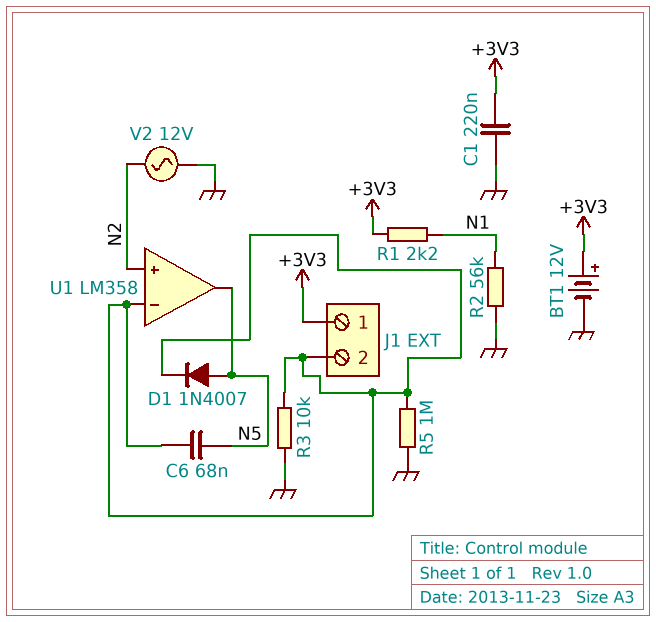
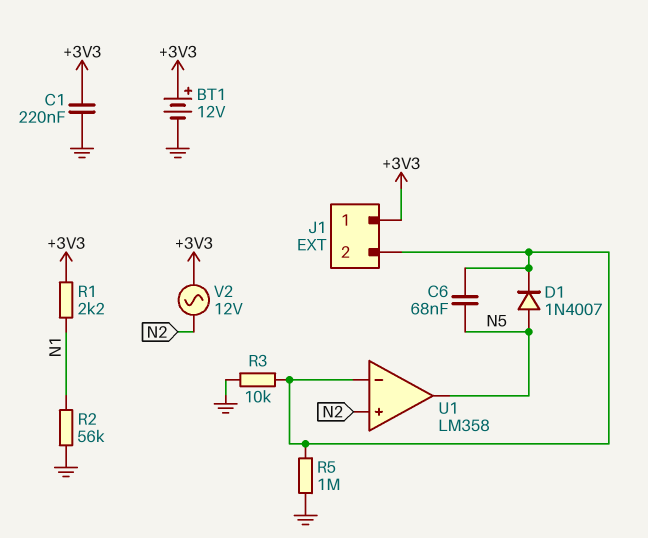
V2: AC 12V (GND, N2) -> AC 12V (+3V3, N2)

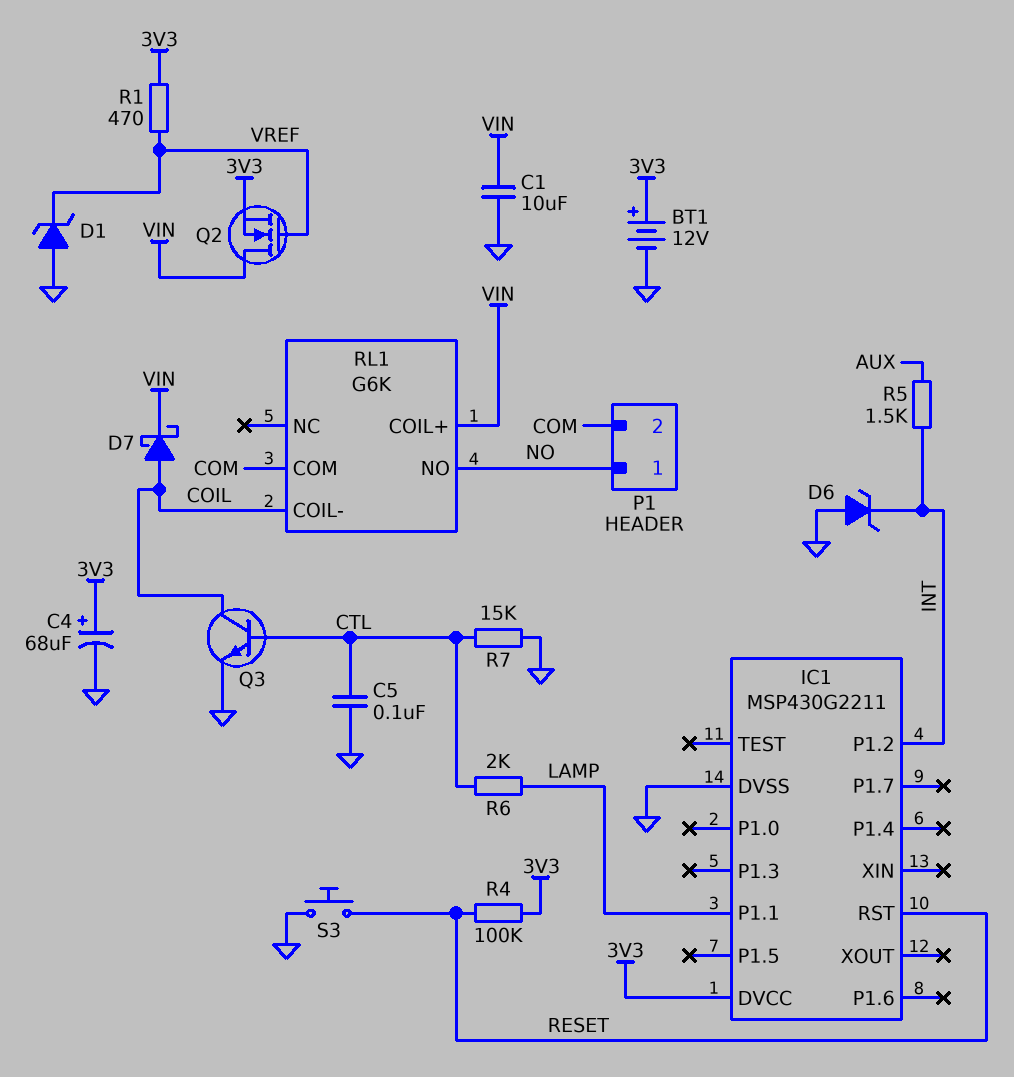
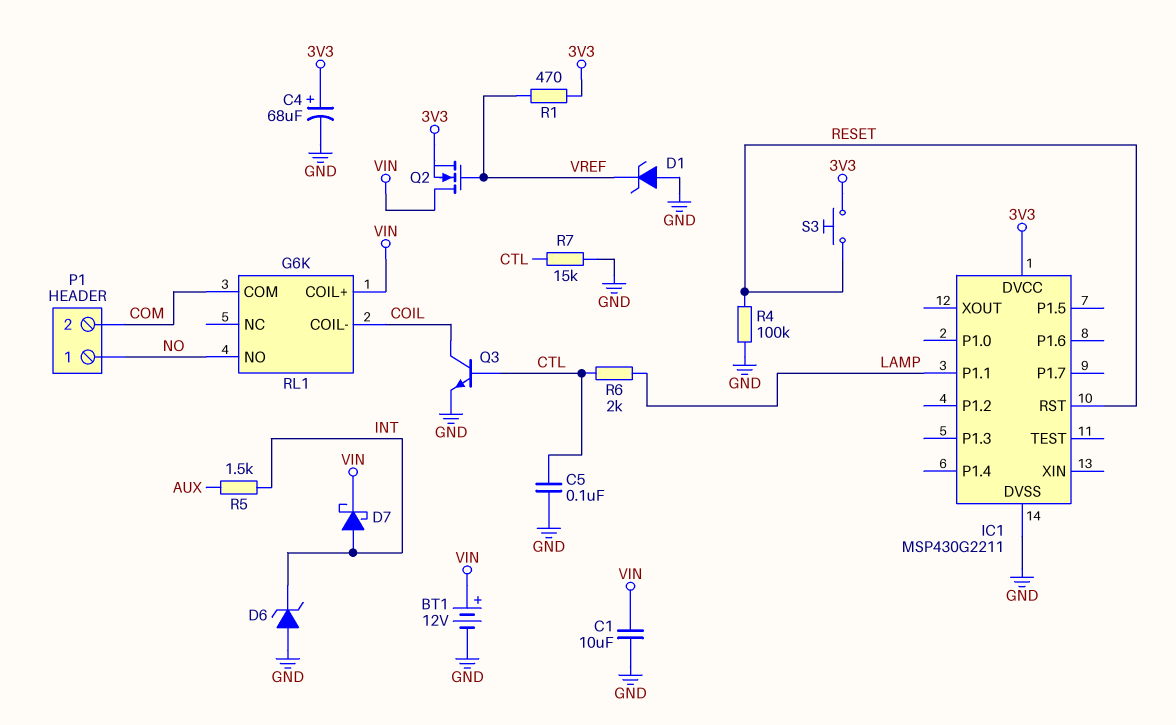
BT1: 12V (plus 3V3, minus GND) -> 12V (plus VIN, minus GND)
D7: schottky (A COIL, K VIN) -> schottky (A INT, K VIN)
IC1 pin P1.2: INT -> none
R4: 100k (3V3, RESET) -> 100k (GND, RESET)
S3: button (GND, RESET) -> button (3V3, RESET)

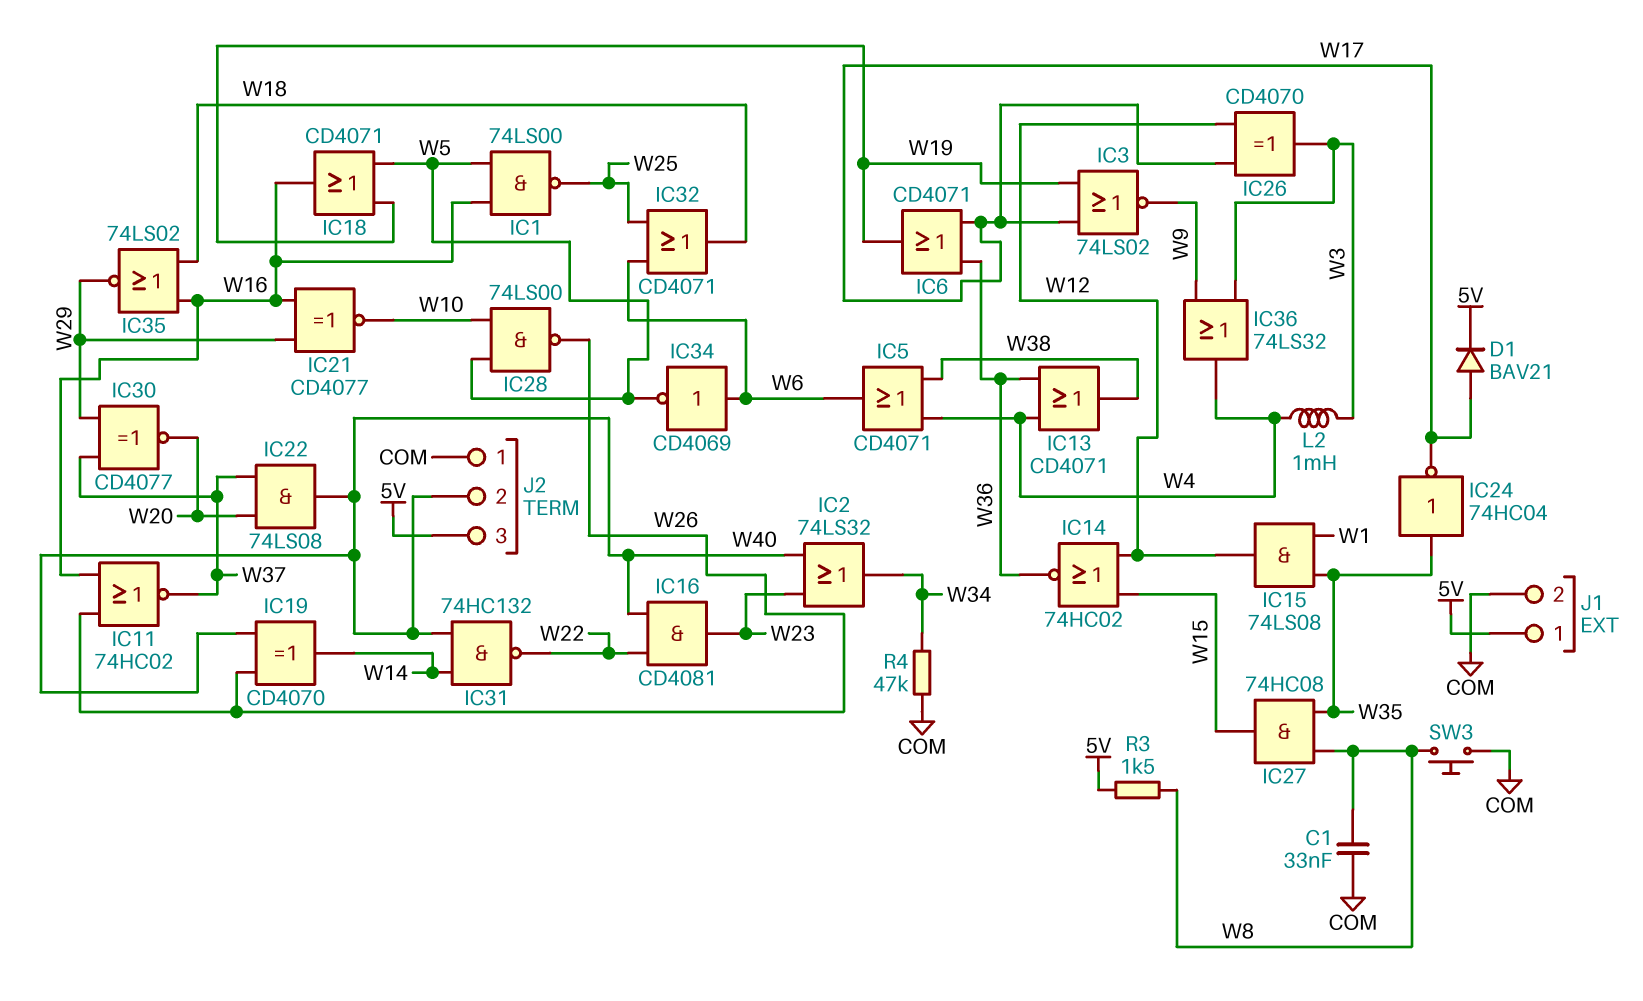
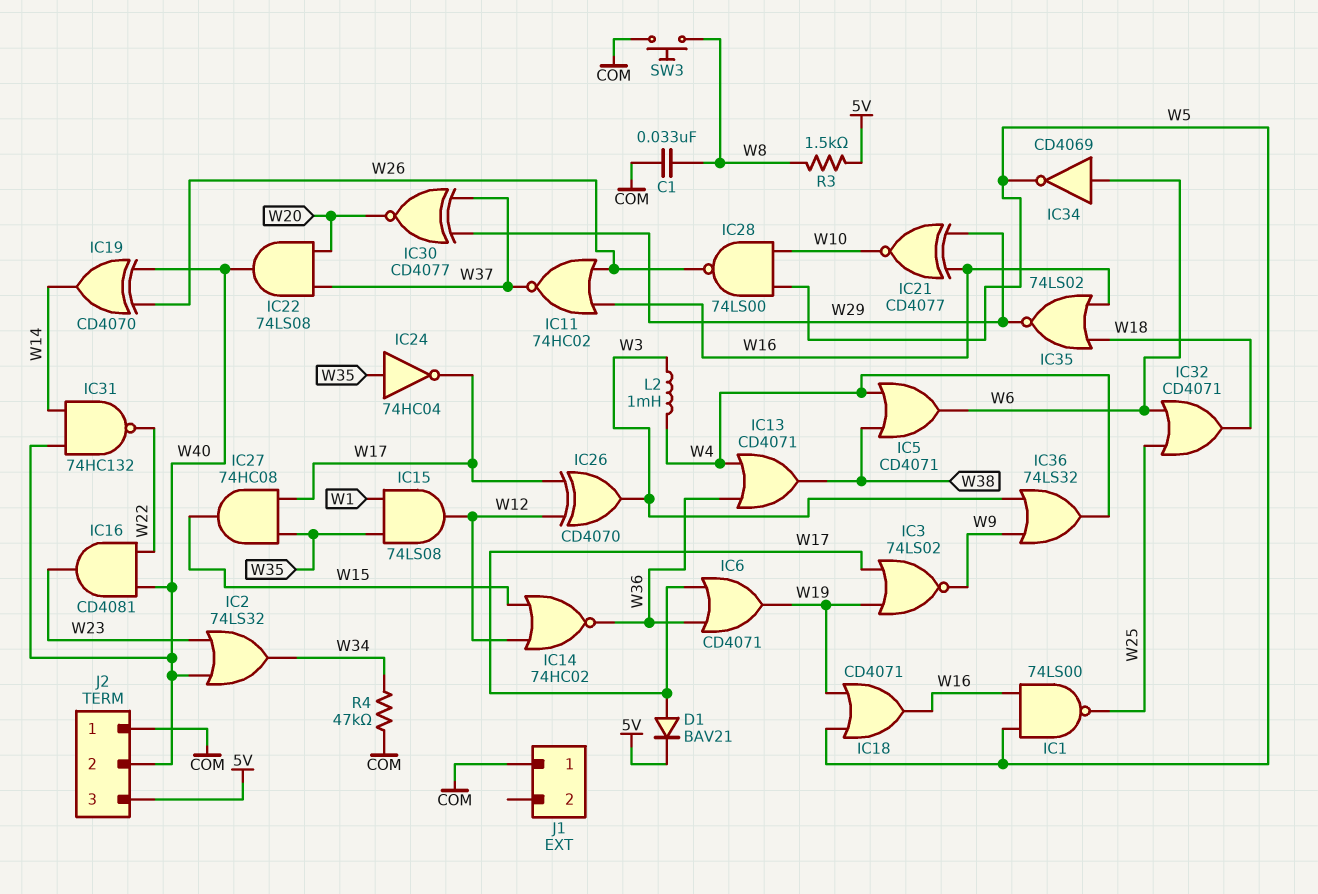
IC27: AND 74HC08 (in W8, in W35, out W15) -> AND 74HC08 (in W17, in W35, out W15)
J1 pin 1: 5V -> COM
J1 pin 2: COM -> none

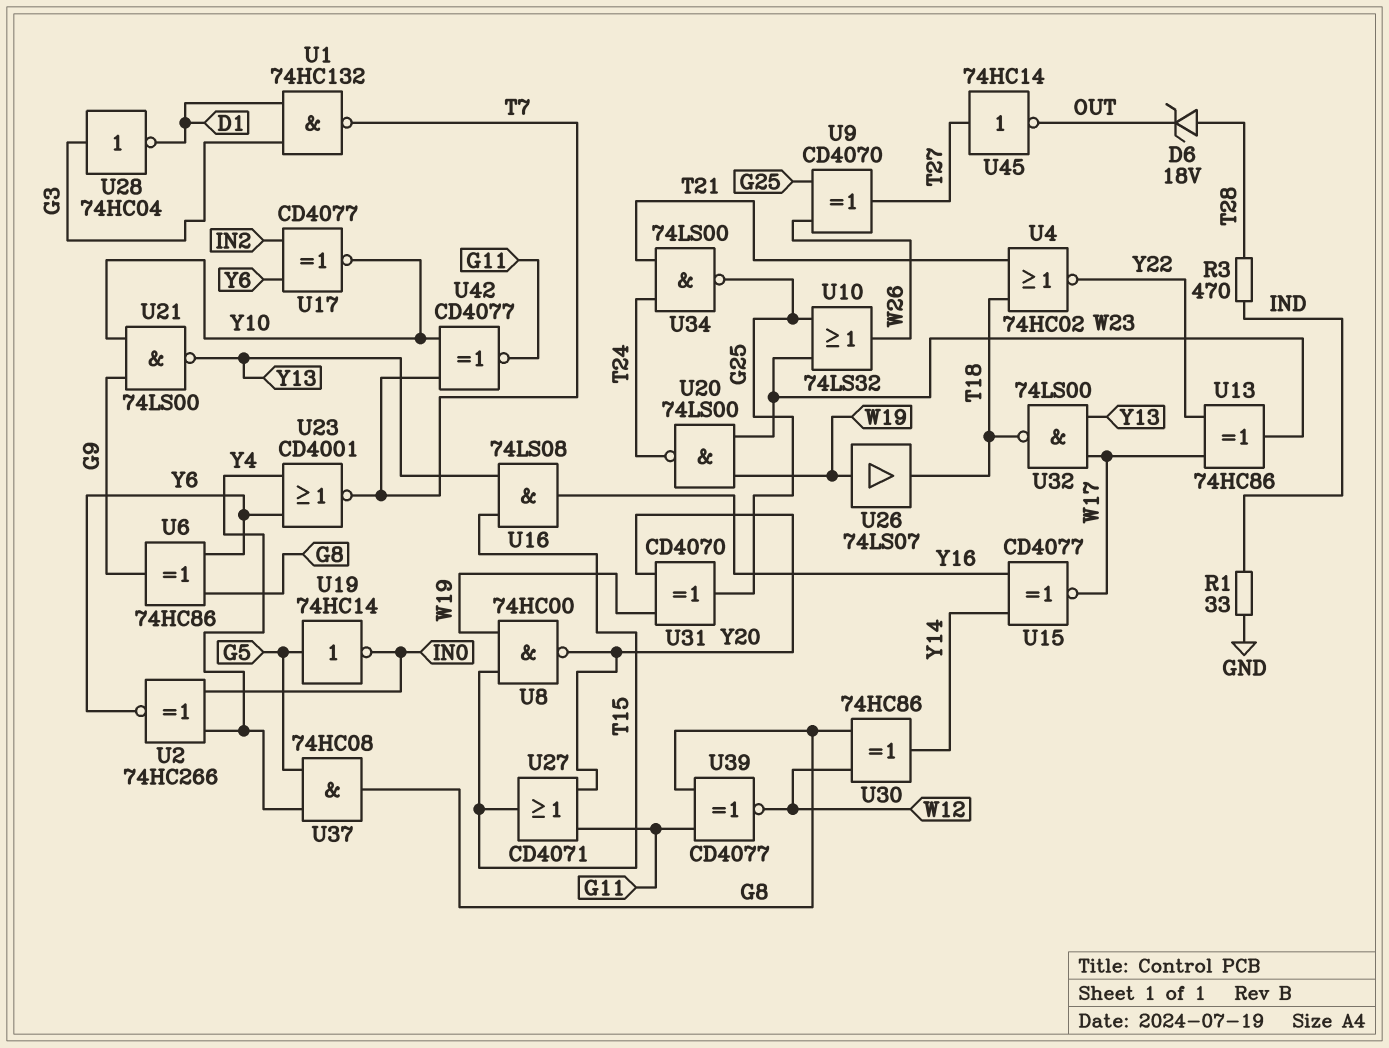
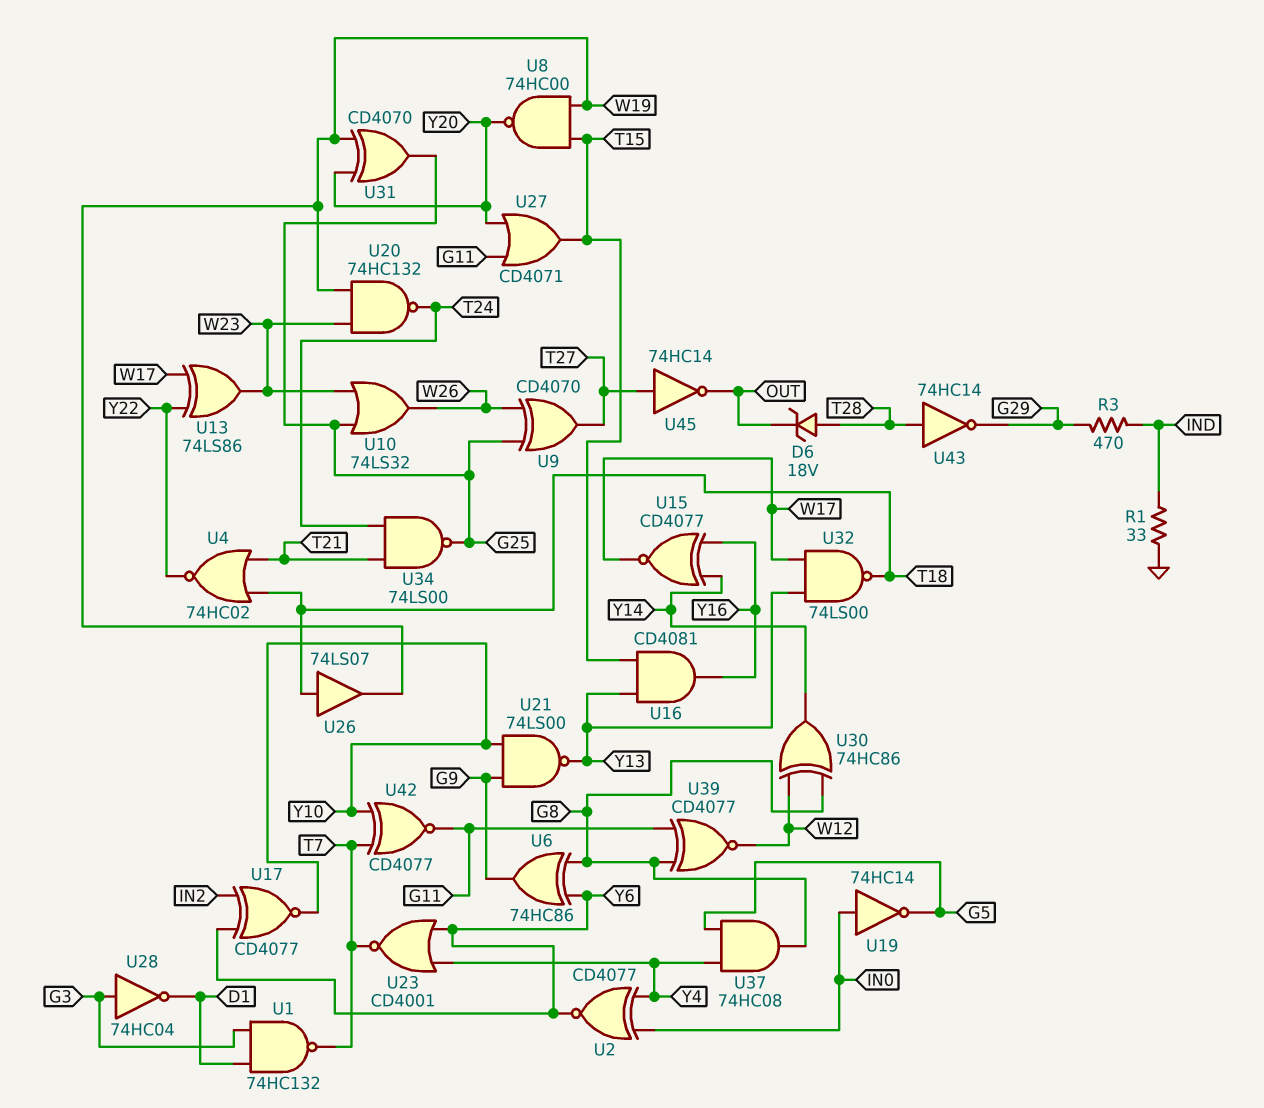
R3: 470 (IND, T28) -> 470 (G29, IND)
U2: XNOR 74HC266 (in IN0, in Y4, out Y6) -> XNOR CD4077 (in IN0, in Y4, out Y6)
U13: XOR 74HC86 (in W17, in Y22, out W23) -> XOR 74LS86 (in W17, in Y22, out W23)
U16: AND 74LS08 (in T15, in Y13, out Y16) -> AND CD4081 (in T15, in Y13, out Y16)
U19: NOT 74HC14 (in G5, out IN0) -> NOT 74HC14 (in IN0, out G5)
U20: NAND 74LS00 (in W19, in W23, out T24) -> NAND 74HC132 (in W19, in W23, out T24)
U26: buffer 74LS07 (in W19, out T18) -> buffer 74LS07 (in T18, out W19)
U43: none -> NOT 74HC14 (in T28, out G29)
####
**Instructions for the task:** Leaving out the images, repeat the listing above exactly.

**Written response:**
V2: AC 12V (GND, N2) -> AC 12V (+3V3, N2)

BT1: 12V (plus 3V3, minus GND) -> 12V (plus VIN, minus GND)
D7: schottky (A COIL, K VIN) -> schottky (A INT, K VIN)
IC1 pin P1.2: INT -> none
R4: 100k (3V3, RESET) -> 100k (GND, RESET)
S3: button (GND, RESET) -> button (3V3, RESET)

IC27: AND 74HC08 (in W8, in W35, out W15) -> AND 74HC08 (in W17, in W35, out W15)
J1 pin 1: 5V -> COM
J1 pin 2: COM -> none

R3: 470 (IND, T28) -> 470 (G29, IND)
U2: XNOR 74HC266 (in IN0, in Y4, out Y6) -> XNOR CD4077 (in IN0, in Y4, out Y6)
U13: XOR 74HC86 (in W17, in Y22, out W23) -> XOR 74LS86 (in W17, in Y22, out W23)
U16: AND 74LS08 (in T15, in Y13, out Y16) -> AND CD4081 (in T15, in Y13, out Y16)
U19: NOT 74HC14 (in G5, out IN0) -> NOT 74HC14 (in IN0, out G5)
U20: NAND 74LS00 (in W19, in W23, out T24) -> NAND 74HC132 (in W19, in W23, out T24)
U26: buffer 74LS07 (in W19, out T18) -> buffer 74LS07 (in T18, out W19)
U43: none -> NOT 74HC14 (in T28, out G29)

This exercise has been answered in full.